Records from a dataset
----------------------------------------

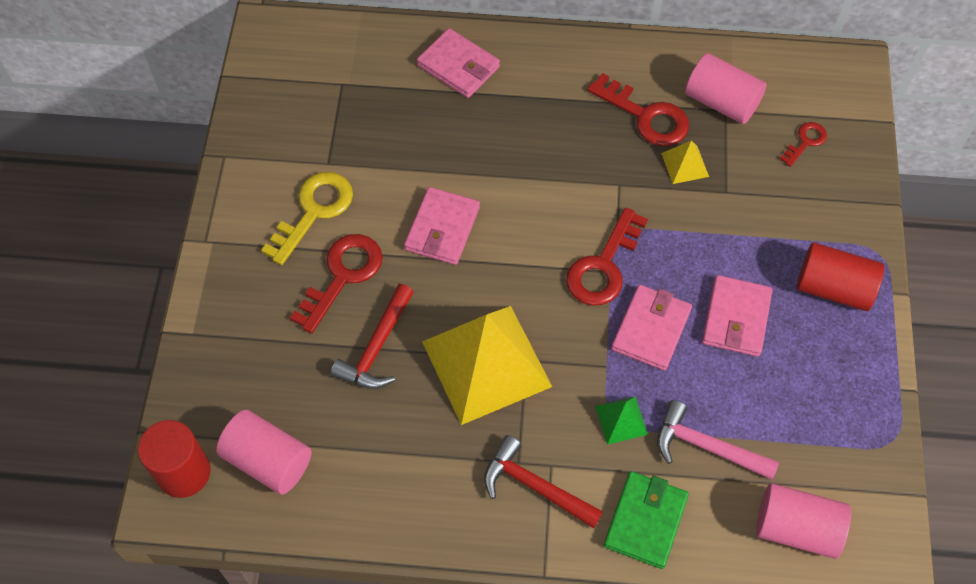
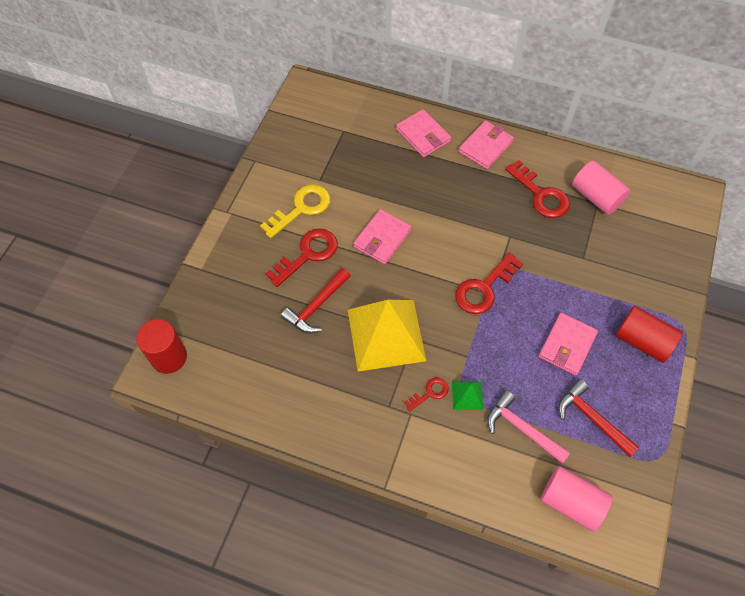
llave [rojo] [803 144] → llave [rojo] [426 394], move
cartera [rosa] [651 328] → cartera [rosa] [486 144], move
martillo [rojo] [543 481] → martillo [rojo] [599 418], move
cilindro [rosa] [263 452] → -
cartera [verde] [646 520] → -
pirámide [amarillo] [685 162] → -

----------------------------------------

TASK REQUIREMENTS: With the images left out, output all the entries above exactly.

COMPLETED EXERCISE:
llave [rojo] [803 144] → llave [rojo] [426 394], move
cartera [rosa] [651 328] → cartera [rosa] [486 144], move
martillo [rojo] [543 481] → martillo [rojo] [599 418], move
cilindro [rosa] [263 452] → -
cartera [verde] [646 520] → -
pirámide [amarillo] [685 162] → -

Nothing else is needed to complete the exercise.